TASK DIRECTIONS - Among the lines below, copy exactly those from the one with "camera: 130 degrees left, 20 degrees down" through the one with "brown ball [476,217,530,270]", counting both ends.

INFORMATION -
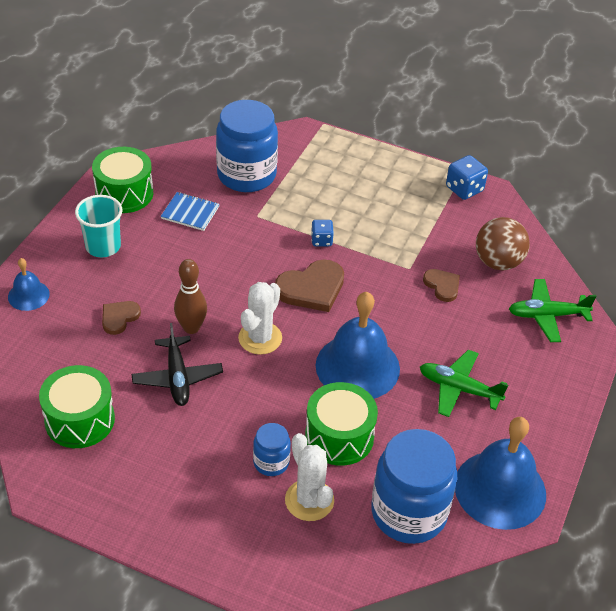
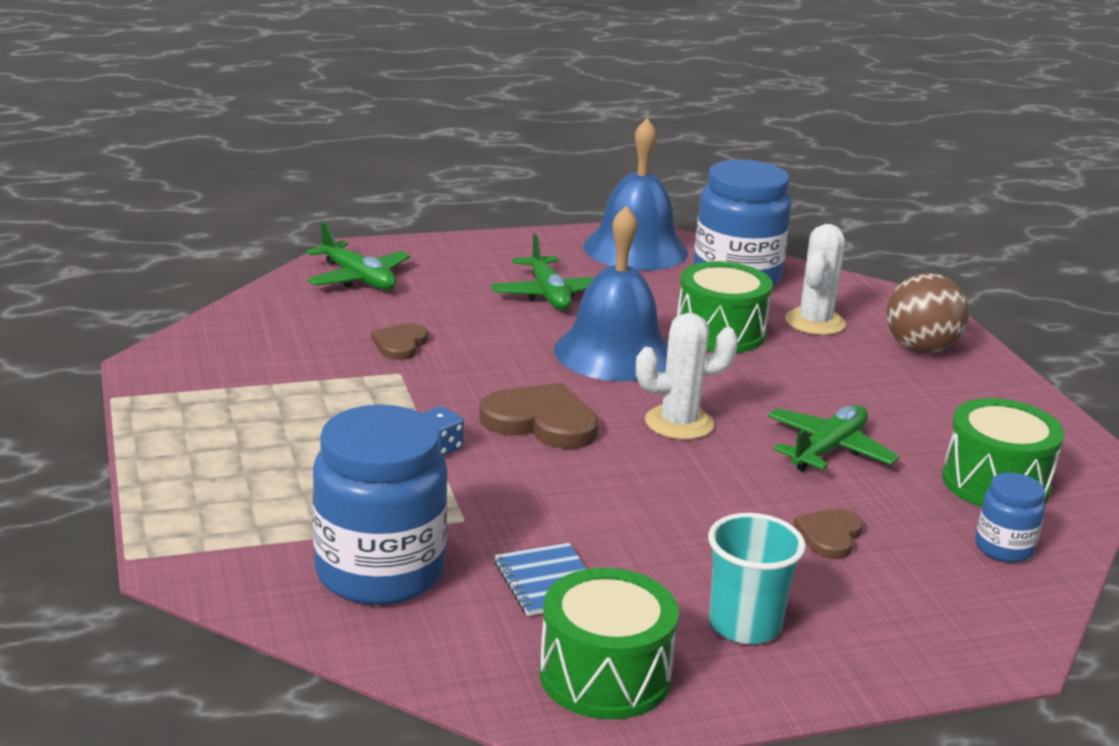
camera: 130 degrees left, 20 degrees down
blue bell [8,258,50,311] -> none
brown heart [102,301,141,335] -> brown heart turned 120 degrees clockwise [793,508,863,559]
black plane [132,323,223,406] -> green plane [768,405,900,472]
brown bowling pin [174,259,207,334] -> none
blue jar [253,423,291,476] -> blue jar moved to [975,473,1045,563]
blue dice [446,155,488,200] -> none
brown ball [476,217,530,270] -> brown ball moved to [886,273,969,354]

==

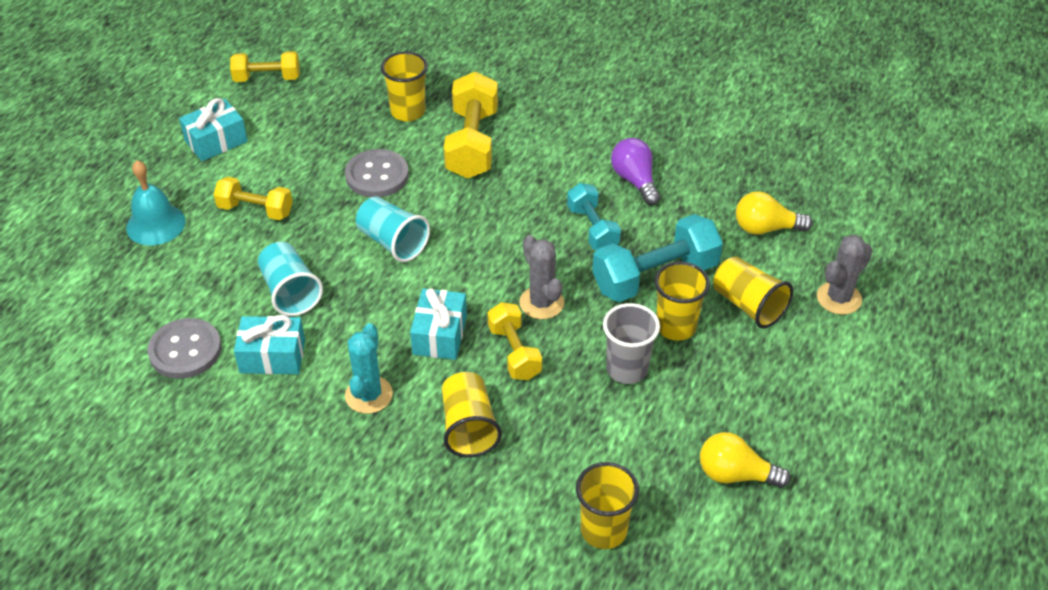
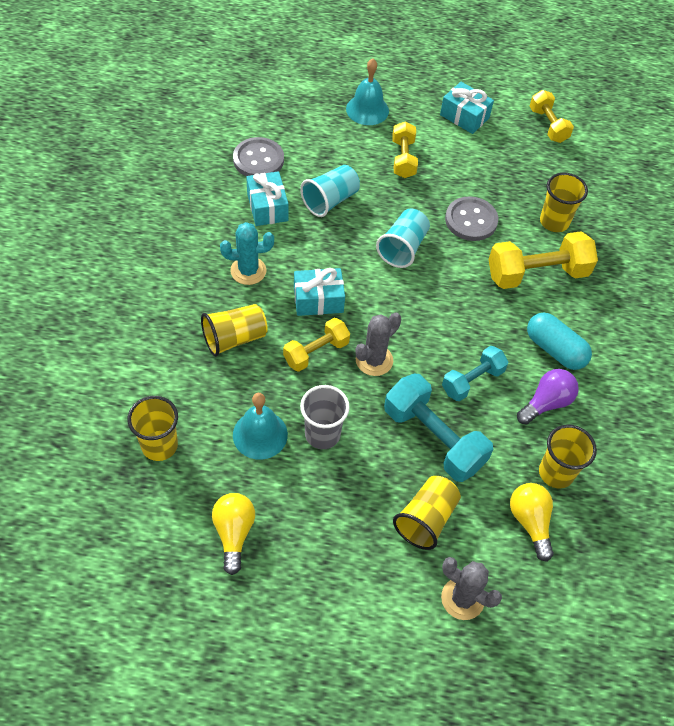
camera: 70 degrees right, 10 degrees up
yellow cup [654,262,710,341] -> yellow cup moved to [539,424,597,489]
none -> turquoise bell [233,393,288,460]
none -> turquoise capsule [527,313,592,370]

TASK ANSWER -
camera: 130 degrees left, 20 degrees down
blue bell [8,258,50,311] -> none
brown heart [102,301,141,335] -> brown heart turned 120 degrees clockwise [793,508,863,559]
black plane [132,323,223,406] -> green plane [768,405,900,472]
brown bowling pin [174,259,207,334] -> none
blue jar [253,423,291,476] -> blue jar moved to [975,473,1045,563]
blue dice [446,155,488,200] -> none
brown ball [476,217,530,270] -> brown ball moved to [886,273,969,354]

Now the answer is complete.